Segment Open
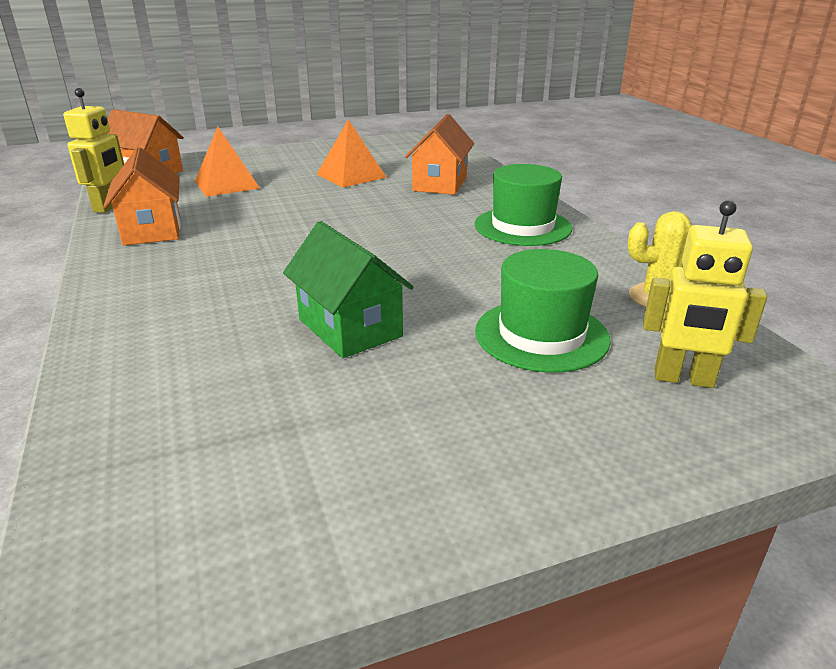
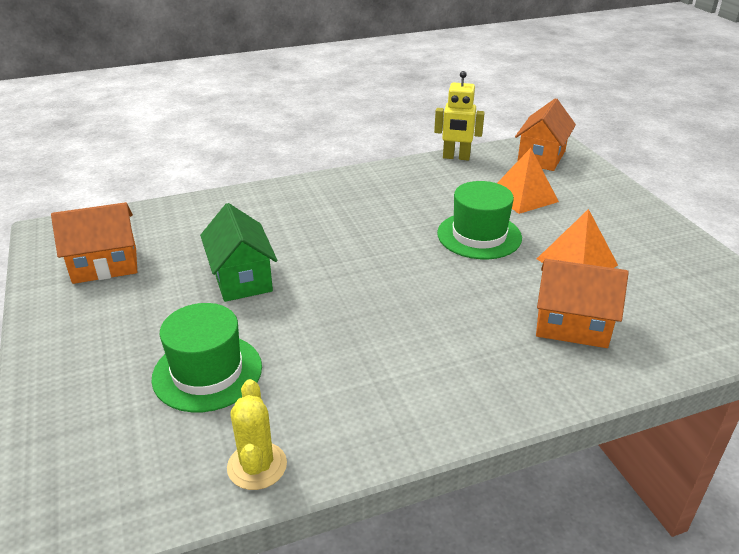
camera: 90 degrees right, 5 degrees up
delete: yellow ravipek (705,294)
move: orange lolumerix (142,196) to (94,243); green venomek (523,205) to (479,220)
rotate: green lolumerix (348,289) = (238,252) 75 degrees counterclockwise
Segment Closed
Task to complete: Since pictures are not part of the copy, set down only the remaining data exactly.

Finished task:
camera: 90 degrees right, 5 degrees up
delete: yellow ravipek (705,294)
move: orange lolumerix (142,196) to (94,243); green venomek (523,205) to (479,220)
rotate: green lolumerix (348,289) = (238,252) 75 degrees counterclockwise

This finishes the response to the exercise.